-- Exercise brief --
Repeat exactly the lines that begin at the one containing "V1: 15V (plus" and end at the final line of the records; include no pictures and nothing else.
⁂
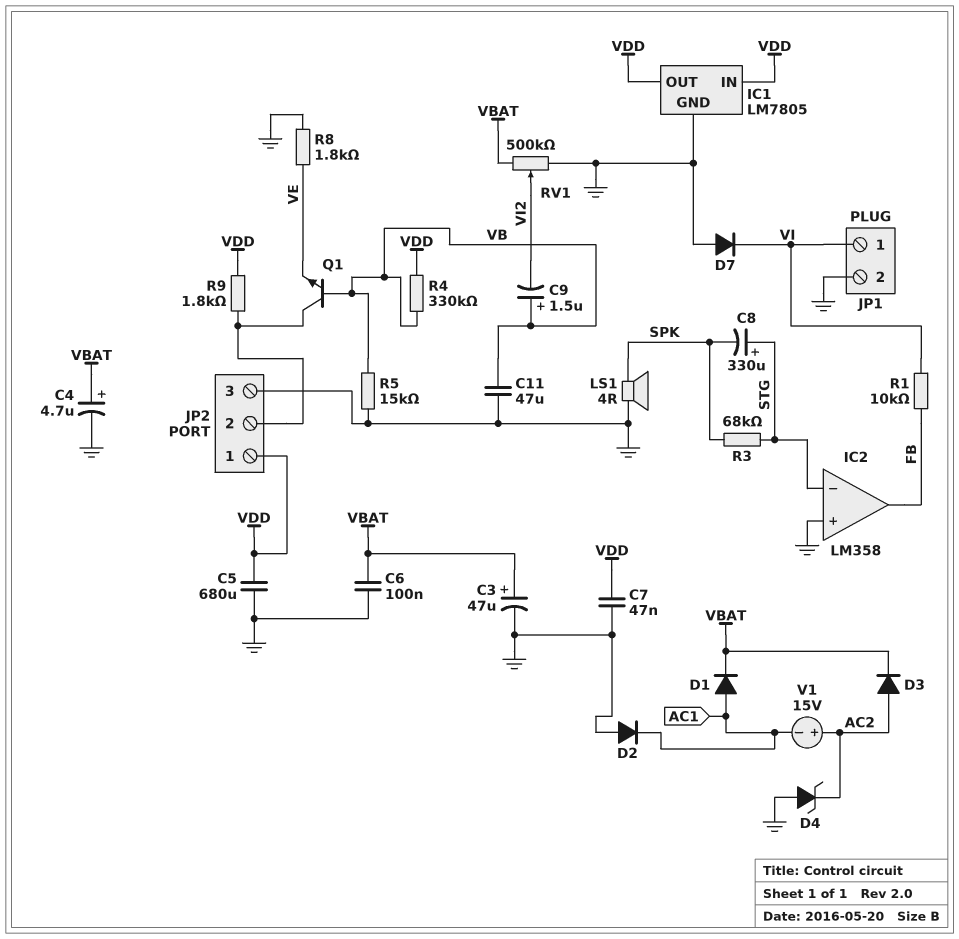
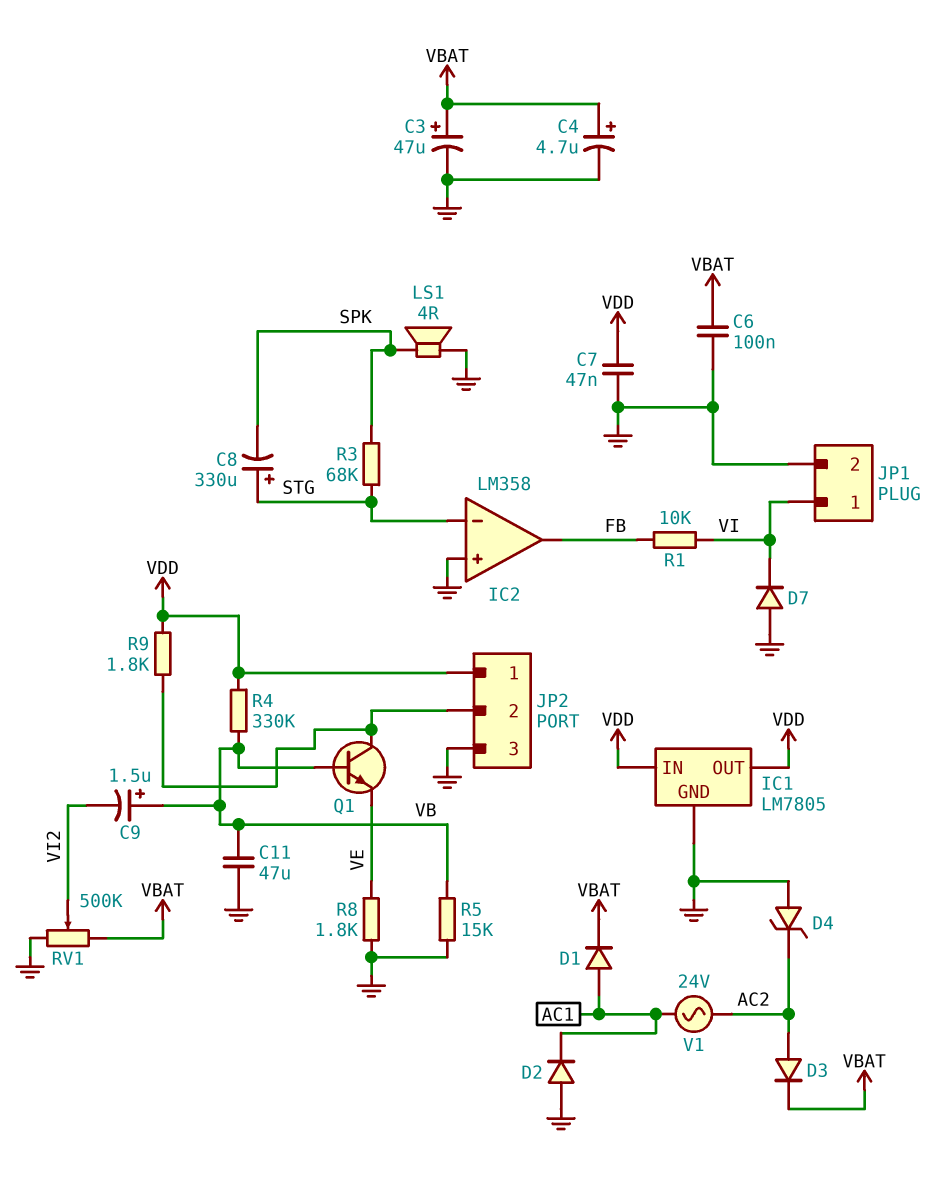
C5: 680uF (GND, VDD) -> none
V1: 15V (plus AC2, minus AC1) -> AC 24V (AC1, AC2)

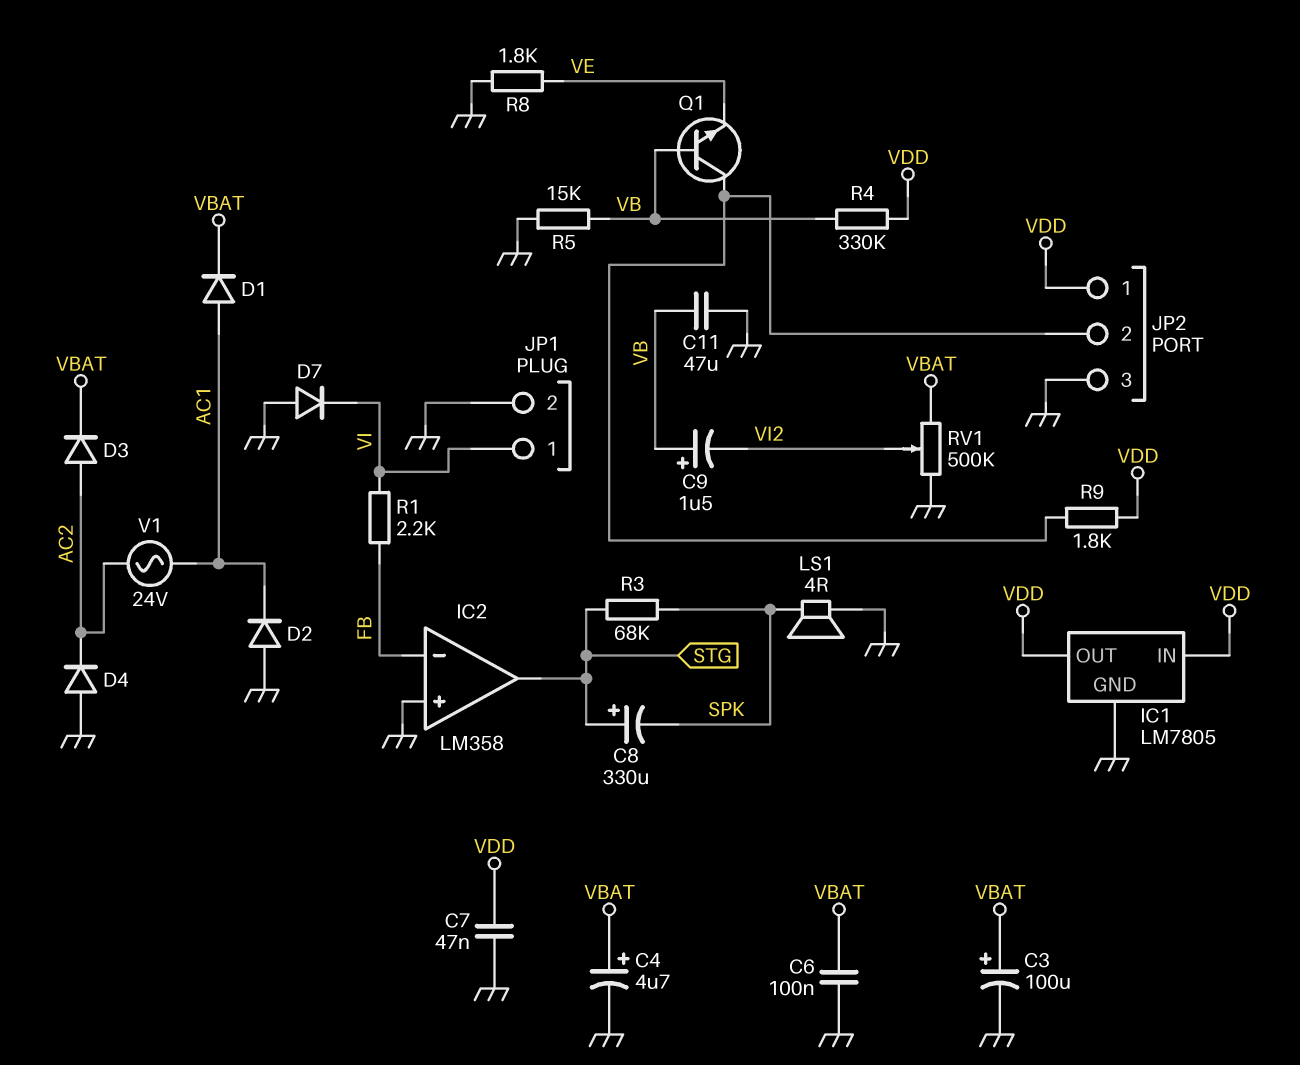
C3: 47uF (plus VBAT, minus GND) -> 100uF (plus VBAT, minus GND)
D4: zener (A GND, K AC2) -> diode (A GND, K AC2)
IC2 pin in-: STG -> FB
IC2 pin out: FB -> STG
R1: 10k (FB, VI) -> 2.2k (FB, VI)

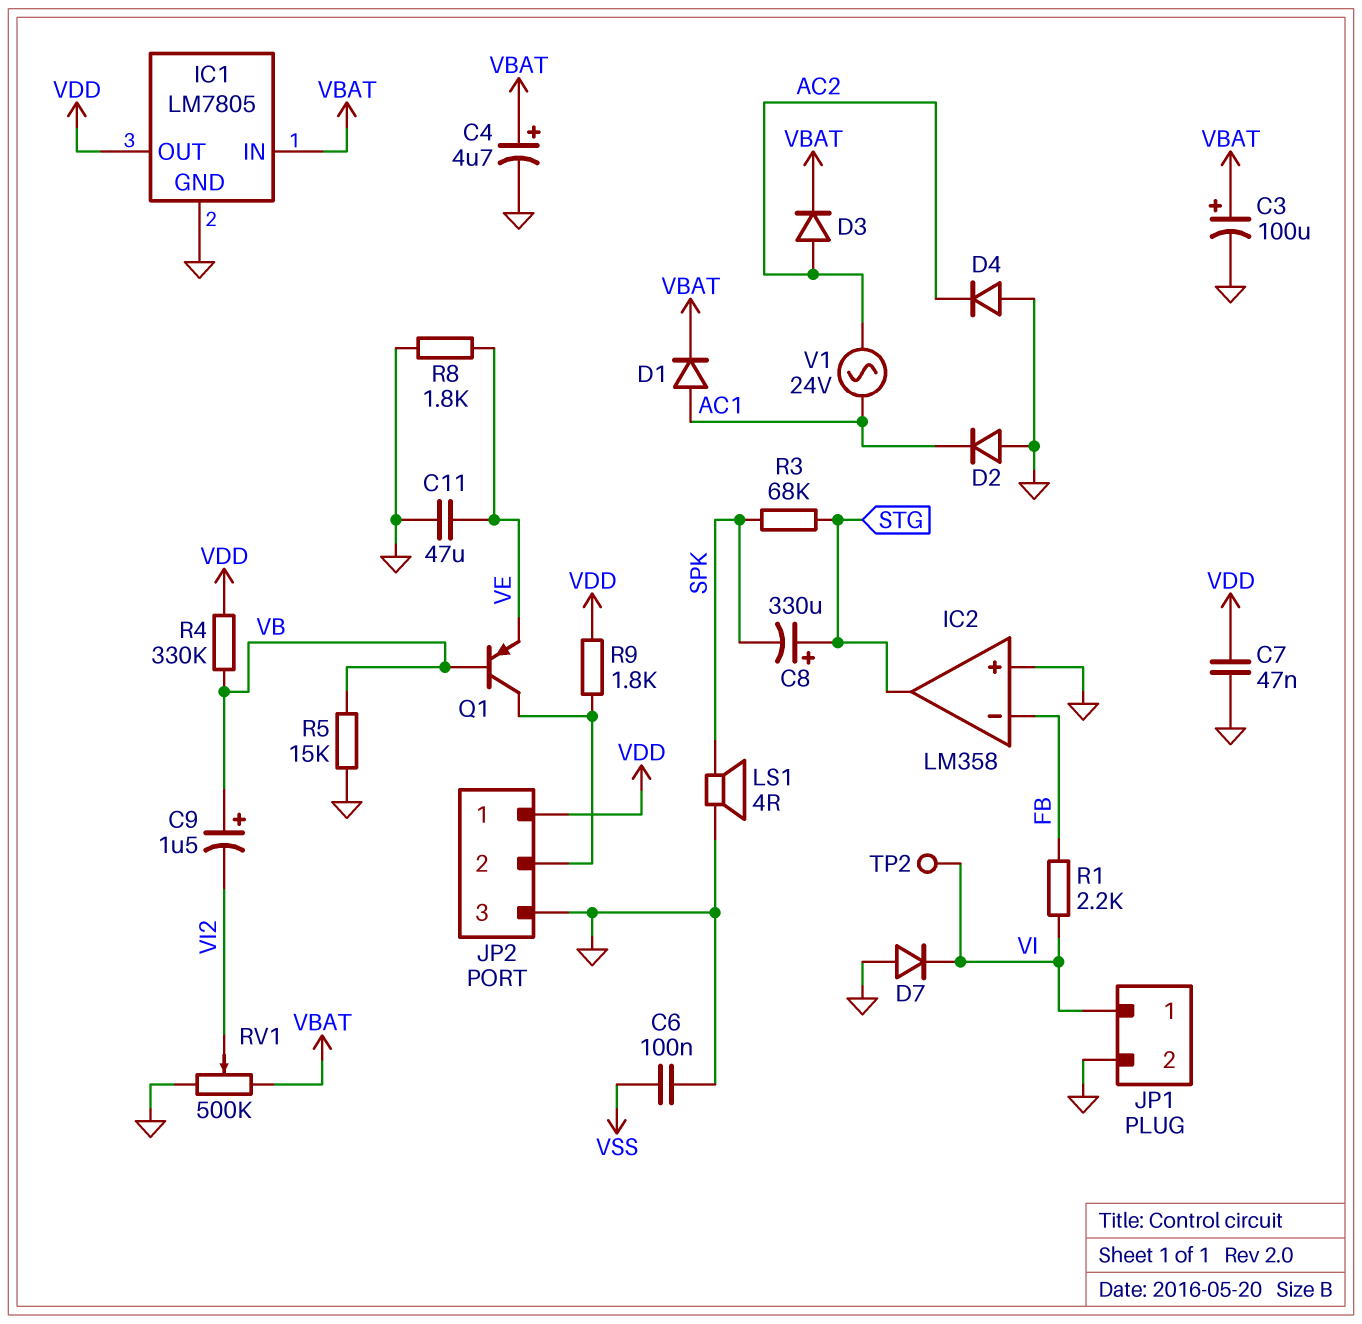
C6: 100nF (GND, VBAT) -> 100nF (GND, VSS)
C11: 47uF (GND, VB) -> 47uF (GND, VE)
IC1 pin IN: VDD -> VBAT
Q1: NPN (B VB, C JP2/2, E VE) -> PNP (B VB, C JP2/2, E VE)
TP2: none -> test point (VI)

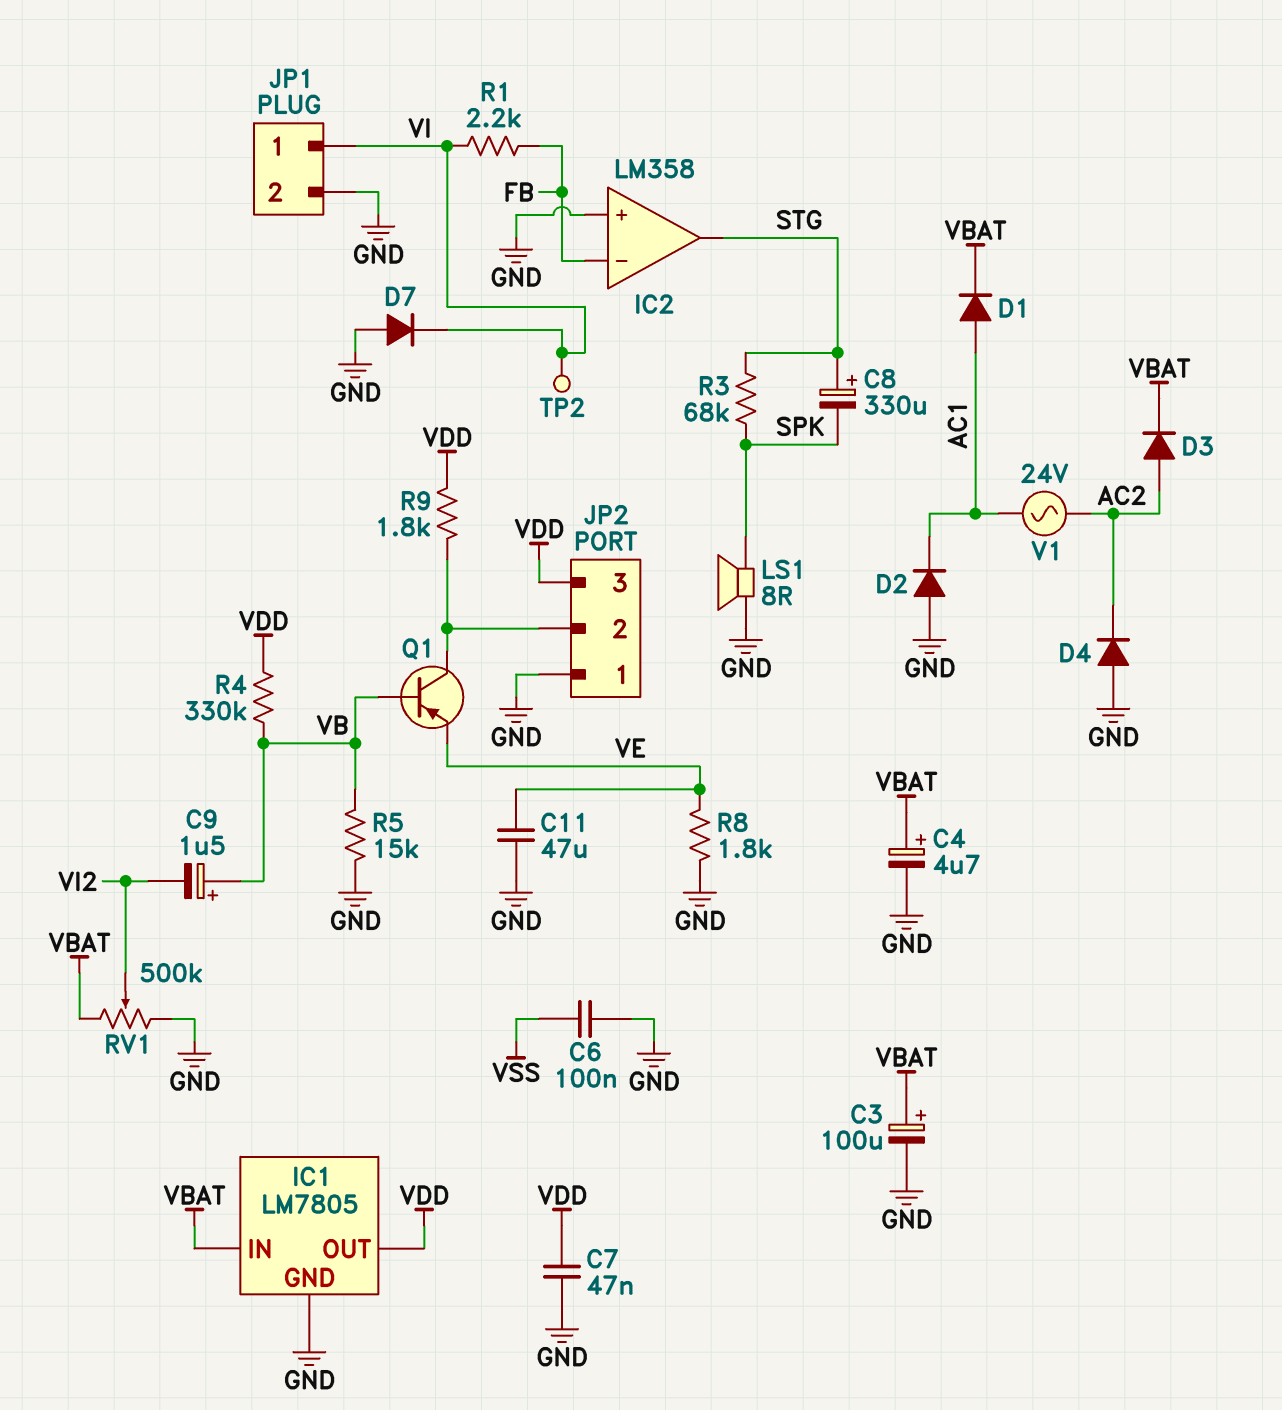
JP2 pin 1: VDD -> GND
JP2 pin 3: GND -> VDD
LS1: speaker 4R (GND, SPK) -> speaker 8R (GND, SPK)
⁂
-- Written response --
V1: 15V (plus AC2, minus AC1) -> AC 24V (AC1, AC2)

C3: 47uF (plus VBAT, minus GND) -> 100uF (plus VBAT, minus GND)
D4: zener (A GND, K AC2) -> diode (A GND, K AC2)
IC2 pin in-: STG -> FB
IC2 pin out: FB -> STG
R1: 10k (FB, VI) -> 2.2k (FB, VI)

C6: 100nF (GND, VBAT) -> 100nF (GND, VSS)
C11: 47uF (GND, VB) -> 47uF (GND, VE)
IC1 pin IN: VDD -> VBAT
Q1: NPN (B VB, C JP2/2, E VE) -> PNP (B VB, C JP2/2, E VE)
TP2: none -> test point (VI)

JP2 pin 1: VDD -> GND
JP2 pin 3: GND -> VDD
LS1: speaker 4R (GND, SPK) -> speaker 8R (GND, SPK)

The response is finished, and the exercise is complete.